[Information supplied]

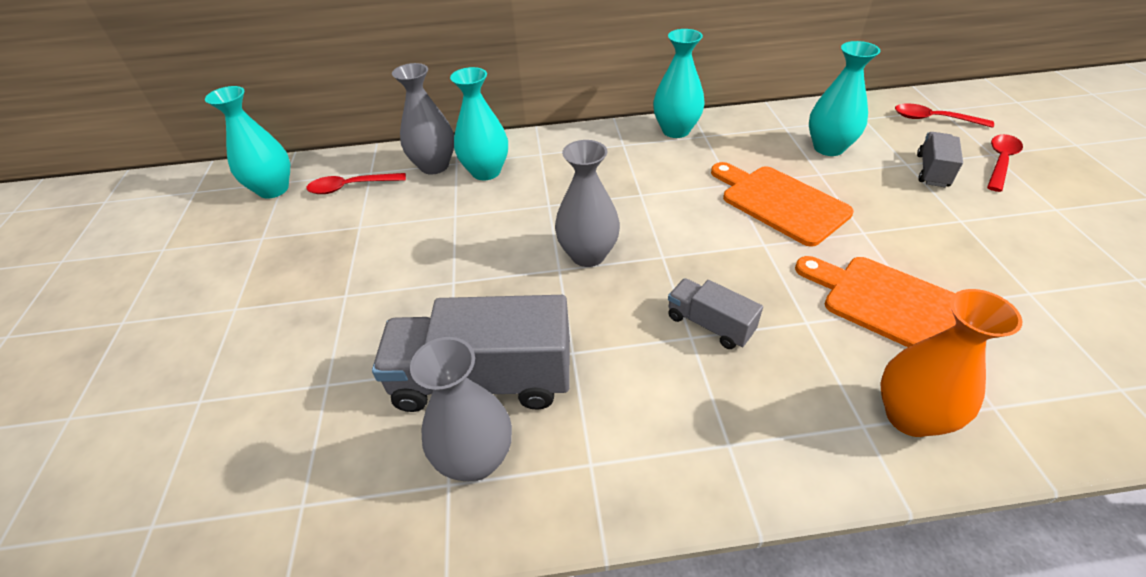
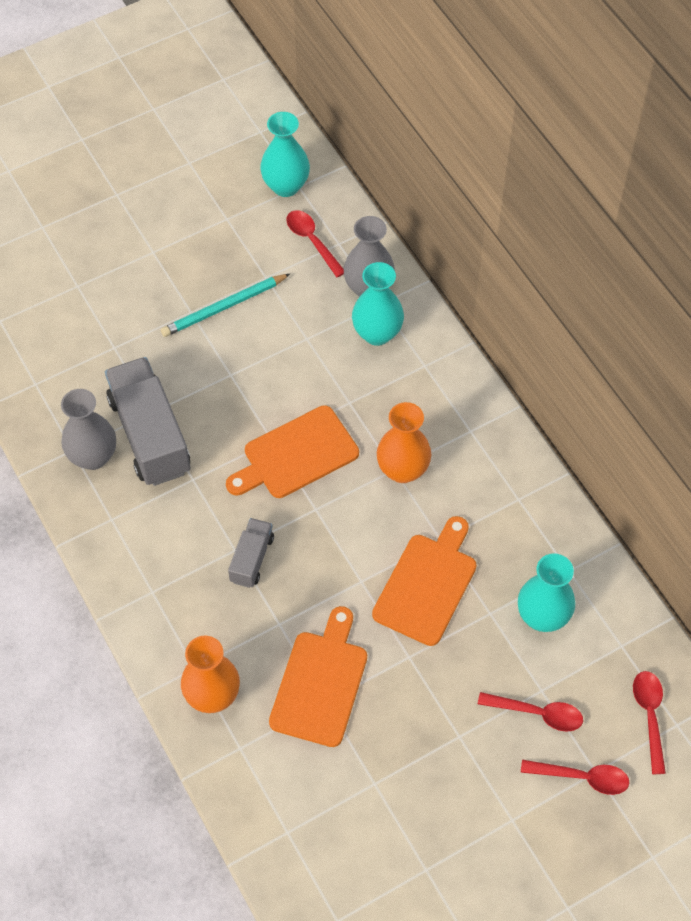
camera: 65 degrees right, 15 degrees up
(365, 266) = (224, 307): none -> turquoise pencil
(588, 255) = (296, 455): grey vase -> orange cutting board
(644, 189) = (402, 470): none -> orange vase
(676, 130) = (517, 470): turquoise vase -> none
(932, 171) = (537, 713): grey truck -> red spoon

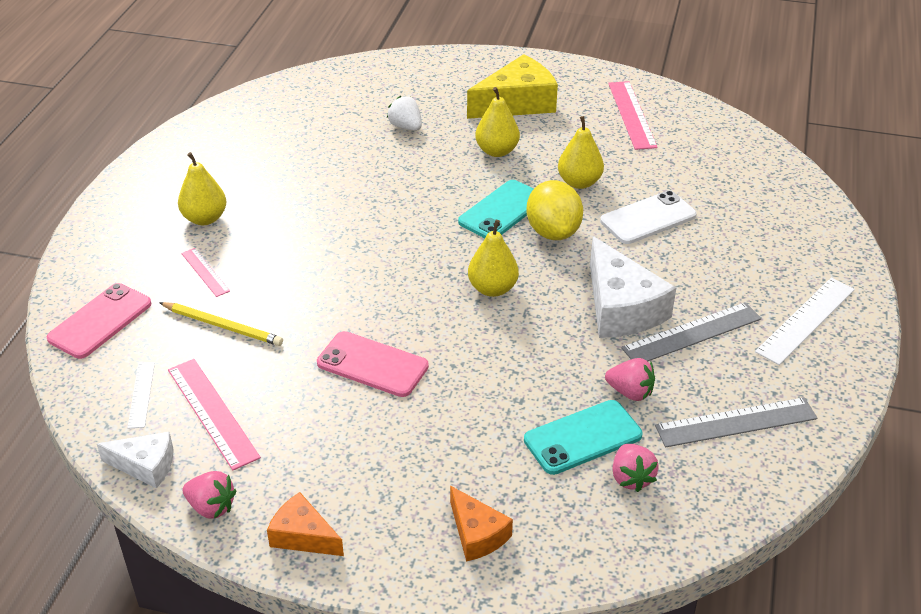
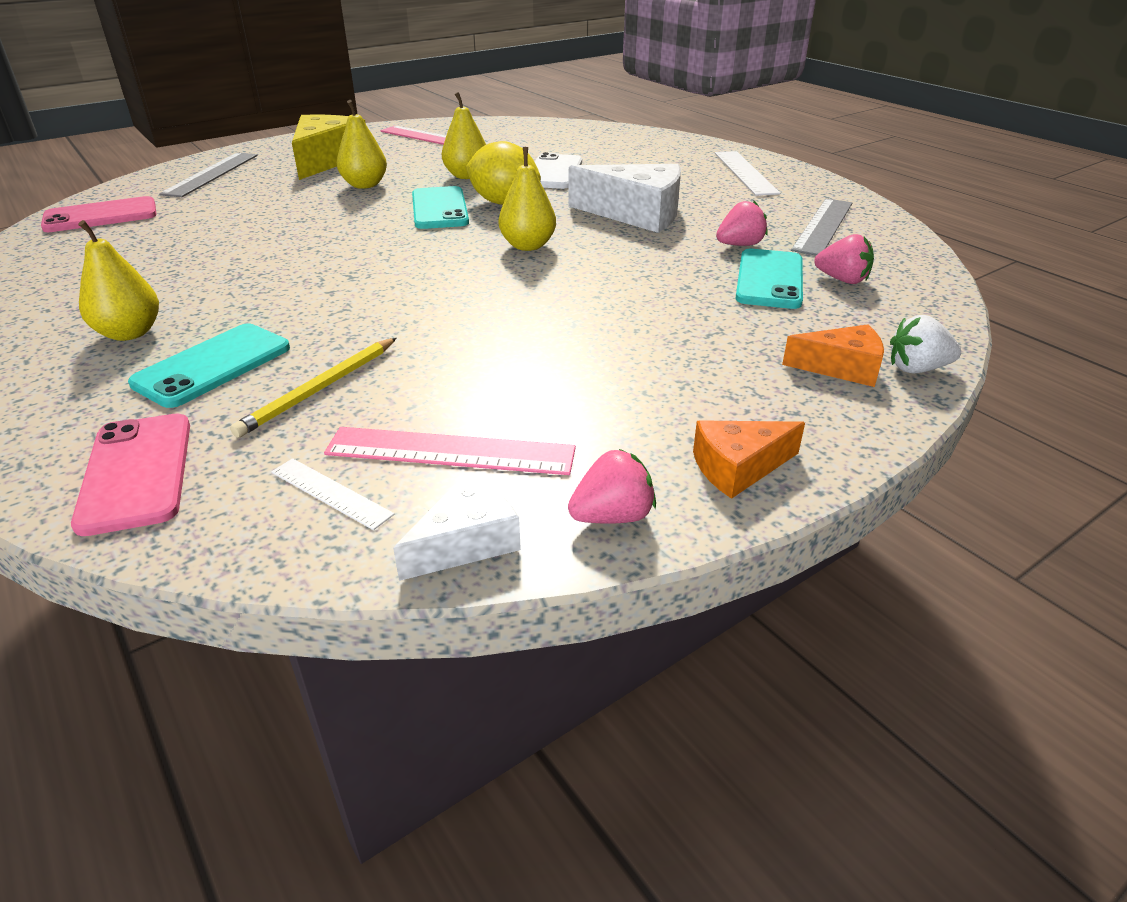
camera: 50 degrees left, 5 degrees down
(205, 272) = (213, 365): pink ruler -> turquoise phone
(222, 326) = (320, 389): yellow pencil -> yellow pencil turned 150 degrees clockwise
(372, 365) = (533, 330): pink phone -> pink phone (101, 216)
(406, 127) = (249, 201): white strawberry -> white strawberry (917, 369)
(692, 333) = (704, 204): grey ruler -> grey ruler (211, 174)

[/Information supplied]

> What the task asks
Would you please return all lines from the listing above that contain "vase"?

> Problem solution
(588, 255) = (296, 455): grey vase -> orange cutting board
(644, 189) = (402, 470): none -> orange vase
(676, 130) = (517, 470): turquoise vase -> none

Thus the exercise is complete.